What needs to be done - Each line from the one that contains "- move: orange_napazanax" through the last line of the listing below is to be returned exactly as it stands, and nothing else.

%%

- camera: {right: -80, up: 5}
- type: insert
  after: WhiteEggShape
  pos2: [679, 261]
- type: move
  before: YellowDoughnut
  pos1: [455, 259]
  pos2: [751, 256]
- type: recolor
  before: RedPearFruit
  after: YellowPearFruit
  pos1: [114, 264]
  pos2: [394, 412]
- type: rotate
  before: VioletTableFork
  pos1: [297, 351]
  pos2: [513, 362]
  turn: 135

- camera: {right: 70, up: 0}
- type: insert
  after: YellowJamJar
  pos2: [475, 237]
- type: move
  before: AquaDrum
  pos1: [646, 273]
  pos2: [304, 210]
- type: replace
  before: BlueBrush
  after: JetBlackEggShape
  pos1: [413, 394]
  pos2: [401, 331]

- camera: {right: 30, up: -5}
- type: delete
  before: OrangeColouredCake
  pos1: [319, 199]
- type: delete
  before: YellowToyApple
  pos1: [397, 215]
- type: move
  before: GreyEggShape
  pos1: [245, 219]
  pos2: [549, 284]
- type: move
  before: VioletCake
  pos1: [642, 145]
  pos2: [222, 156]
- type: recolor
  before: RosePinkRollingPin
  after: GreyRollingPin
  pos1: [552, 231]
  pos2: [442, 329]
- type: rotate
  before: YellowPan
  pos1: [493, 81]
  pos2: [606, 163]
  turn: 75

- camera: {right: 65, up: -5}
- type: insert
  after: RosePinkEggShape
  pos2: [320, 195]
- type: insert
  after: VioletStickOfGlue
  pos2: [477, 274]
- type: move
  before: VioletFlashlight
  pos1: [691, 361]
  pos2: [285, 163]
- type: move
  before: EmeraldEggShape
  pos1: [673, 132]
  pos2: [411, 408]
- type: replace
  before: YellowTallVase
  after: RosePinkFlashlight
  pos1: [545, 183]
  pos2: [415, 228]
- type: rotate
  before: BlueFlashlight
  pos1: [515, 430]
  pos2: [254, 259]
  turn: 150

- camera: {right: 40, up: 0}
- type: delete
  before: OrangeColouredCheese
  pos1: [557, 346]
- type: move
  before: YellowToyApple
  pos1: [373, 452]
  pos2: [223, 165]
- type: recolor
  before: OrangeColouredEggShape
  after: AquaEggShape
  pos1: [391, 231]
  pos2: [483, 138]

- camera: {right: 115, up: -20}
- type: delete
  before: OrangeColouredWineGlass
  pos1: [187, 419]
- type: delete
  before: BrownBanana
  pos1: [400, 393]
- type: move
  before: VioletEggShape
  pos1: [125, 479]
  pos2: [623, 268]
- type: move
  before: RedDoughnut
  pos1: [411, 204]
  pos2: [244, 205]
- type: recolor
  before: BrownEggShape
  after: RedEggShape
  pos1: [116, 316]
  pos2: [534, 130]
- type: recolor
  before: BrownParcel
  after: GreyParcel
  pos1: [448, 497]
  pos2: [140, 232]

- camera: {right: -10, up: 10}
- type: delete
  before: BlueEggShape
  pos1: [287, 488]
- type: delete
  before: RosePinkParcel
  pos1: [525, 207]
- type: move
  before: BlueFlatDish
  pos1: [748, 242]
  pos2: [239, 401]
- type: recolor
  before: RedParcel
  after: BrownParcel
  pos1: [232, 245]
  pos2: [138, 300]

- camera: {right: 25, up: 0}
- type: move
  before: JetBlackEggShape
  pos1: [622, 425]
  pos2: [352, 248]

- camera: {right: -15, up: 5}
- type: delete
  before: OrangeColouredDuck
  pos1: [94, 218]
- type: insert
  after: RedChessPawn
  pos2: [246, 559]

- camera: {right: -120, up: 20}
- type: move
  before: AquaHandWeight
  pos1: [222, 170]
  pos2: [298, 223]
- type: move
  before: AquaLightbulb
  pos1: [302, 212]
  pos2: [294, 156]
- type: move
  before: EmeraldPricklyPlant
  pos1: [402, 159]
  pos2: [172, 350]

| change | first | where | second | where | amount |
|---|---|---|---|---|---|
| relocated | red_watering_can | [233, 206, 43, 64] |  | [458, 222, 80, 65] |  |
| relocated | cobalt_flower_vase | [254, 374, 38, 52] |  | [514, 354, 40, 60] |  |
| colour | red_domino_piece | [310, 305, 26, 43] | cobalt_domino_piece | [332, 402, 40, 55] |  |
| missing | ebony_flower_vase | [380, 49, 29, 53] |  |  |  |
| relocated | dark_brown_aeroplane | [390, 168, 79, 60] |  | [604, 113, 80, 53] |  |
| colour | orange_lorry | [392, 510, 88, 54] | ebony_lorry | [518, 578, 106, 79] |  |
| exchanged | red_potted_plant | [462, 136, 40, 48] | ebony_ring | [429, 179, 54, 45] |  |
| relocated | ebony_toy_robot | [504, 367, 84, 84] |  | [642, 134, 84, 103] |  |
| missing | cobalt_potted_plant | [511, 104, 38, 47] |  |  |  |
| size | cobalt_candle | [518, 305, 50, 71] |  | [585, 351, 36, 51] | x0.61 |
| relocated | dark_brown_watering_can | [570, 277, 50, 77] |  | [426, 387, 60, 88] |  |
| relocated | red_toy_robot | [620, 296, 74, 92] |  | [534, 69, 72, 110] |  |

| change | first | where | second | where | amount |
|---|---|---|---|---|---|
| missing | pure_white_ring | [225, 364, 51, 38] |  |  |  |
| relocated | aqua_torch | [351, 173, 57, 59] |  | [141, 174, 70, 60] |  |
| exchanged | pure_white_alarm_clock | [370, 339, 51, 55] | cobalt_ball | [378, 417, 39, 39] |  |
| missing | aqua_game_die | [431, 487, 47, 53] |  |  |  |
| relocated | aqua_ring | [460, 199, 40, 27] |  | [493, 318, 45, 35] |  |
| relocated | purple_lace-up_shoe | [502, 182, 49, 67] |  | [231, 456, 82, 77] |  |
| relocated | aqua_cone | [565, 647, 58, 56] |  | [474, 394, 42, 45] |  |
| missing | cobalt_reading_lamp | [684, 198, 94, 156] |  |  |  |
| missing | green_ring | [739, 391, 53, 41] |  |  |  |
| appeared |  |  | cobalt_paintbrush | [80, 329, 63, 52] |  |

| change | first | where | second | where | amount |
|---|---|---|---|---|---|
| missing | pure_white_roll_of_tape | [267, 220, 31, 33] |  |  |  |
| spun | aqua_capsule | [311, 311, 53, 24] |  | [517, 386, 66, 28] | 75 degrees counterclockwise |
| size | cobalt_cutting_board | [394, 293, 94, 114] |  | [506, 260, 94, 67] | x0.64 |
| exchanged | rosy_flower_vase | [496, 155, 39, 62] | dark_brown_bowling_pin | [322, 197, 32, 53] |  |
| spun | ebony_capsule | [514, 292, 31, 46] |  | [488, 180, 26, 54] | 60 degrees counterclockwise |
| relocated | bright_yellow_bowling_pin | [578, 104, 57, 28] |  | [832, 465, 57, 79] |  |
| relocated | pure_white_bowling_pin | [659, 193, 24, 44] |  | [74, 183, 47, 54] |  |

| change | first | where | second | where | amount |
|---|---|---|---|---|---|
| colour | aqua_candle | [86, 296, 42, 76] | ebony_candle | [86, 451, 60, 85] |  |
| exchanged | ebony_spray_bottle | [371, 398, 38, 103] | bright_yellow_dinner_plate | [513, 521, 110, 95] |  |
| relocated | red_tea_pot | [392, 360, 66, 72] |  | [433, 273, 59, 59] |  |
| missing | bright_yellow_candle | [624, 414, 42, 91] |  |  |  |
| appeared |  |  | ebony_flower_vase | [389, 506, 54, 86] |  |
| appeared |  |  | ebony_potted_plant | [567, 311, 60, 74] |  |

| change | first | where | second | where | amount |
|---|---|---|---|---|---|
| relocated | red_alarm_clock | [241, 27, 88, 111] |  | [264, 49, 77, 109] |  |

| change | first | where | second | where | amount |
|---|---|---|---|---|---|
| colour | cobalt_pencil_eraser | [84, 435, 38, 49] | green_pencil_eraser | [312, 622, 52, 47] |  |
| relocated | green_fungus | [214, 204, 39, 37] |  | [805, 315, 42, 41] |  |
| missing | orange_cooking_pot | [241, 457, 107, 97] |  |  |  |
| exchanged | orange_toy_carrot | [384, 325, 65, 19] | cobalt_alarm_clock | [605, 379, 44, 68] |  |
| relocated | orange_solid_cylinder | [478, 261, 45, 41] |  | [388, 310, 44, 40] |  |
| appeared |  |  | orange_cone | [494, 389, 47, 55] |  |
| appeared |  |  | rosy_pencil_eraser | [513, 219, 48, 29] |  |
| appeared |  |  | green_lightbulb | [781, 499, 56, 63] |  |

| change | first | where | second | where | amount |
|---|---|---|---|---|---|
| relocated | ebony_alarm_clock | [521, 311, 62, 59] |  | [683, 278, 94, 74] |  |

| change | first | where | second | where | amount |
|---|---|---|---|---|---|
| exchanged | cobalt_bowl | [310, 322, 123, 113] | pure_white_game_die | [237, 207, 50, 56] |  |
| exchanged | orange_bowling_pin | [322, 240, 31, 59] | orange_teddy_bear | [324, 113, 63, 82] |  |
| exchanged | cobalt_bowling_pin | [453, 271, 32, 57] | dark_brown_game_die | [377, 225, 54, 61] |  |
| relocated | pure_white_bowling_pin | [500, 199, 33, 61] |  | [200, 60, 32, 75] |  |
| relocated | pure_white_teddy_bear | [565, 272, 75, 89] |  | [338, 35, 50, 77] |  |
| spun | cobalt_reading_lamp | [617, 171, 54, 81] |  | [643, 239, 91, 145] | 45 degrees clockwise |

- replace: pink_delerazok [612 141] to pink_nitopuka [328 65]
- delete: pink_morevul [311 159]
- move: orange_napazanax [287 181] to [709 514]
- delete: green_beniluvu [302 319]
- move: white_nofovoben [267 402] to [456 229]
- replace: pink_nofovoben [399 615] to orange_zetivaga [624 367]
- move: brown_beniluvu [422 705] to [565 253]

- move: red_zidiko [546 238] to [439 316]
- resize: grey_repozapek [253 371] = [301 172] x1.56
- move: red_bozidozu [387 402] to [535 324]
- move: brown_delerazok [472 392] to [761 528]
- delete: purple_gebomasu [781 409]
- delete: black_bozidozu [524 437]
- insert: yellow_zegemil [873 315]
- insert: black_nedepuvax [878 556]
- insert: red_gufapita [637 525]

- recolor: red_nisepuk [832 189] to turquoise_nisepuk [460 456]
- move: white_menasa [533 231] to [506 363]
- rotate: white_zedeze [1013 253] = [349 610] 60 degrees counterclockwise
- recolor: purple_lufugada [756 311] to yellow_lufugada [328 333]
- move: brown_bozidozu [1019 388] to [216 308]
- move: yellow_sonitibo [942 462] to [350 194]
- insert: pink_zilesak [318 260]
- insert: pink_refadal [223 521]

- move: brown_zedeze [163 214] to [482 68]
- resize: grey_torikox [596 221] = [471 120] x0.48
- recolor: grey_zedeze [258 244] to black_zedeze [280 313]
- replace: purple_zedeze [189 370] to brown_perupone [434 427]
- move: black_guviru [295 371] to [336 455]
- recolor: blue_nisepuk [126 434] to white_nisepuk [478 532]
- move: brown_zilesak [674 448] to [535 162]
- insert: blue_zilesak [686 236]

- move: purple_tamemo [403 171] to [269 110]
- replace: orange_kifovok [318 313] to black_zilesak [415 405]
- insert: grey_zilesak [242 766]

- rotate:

%%

Output of the exercise -
- move: orange_napazanax [287 181] to [709 514]
- delete: green_beniluvu [302 319]
- move: white_nofovoben [267 402] to [456 229]
- replace: pink_nofovoben [399 615] to orange_zetivaga [624 367]
- move: brown_beniluvu [422 705] to [565 253]

- move: red_zidiko [546 238] to [439 316]
- resize: grey_repozapek [253 371] = [301 172] x1.56
- move: red_bozidozu [387 402] to [535 324]
- move: brown_delerazok [472 392] to [761 528]
- delete: purple_gebomasu [781 409]
- delete: black_bozidozu [524 437]
- insert: yellow_zegemil [873 315]
- insert: black_nedepuvax [878 556]
- insert: red_gufapita [637 525]

- recolor: red_nisepuk [832 189] to turquoise_nisepuk [460 456]
- move: white_menasa [533 231] to [506 363]
- rotate: white_zedeze [1013 253] = [349 610] 60 degrees counterclockwise
- recolor: purple_lufugada [756 311] to yellow_lufugada [328 333]
- move: brown_bozidozu [1019 388] to [216 308]
- move: yellow_sonitibo [942 462] to [350 194]
- insert: pink_zilesak [318 260]
- insert: pink_refadal [223 521]

- move: brown_zedeze [163 214] to [482 68]
- resize: grey_torikox [596 221] = [471 120] x0.48
- recolor: grey_zedeze [258 244] to black_zedeze [280 313]
- replace: purple_zedeze [189 370] to brown_perupone [434 427]
- move: black_guviru [295 371] to [336 455]
- recolor: blue_nisepuk [126 434] to white_nisepuk [478 532]
- move: brown_zilesak [674 448] to [535 162]
- insert: blue_zilesak [686 236]

- move: purple_tamemo [403 171] to [269 110]
- replace: orange_kifovok [318 313] to black_zilesak [415 405]
- insert: grey_zilesak [242 766]

- rotate:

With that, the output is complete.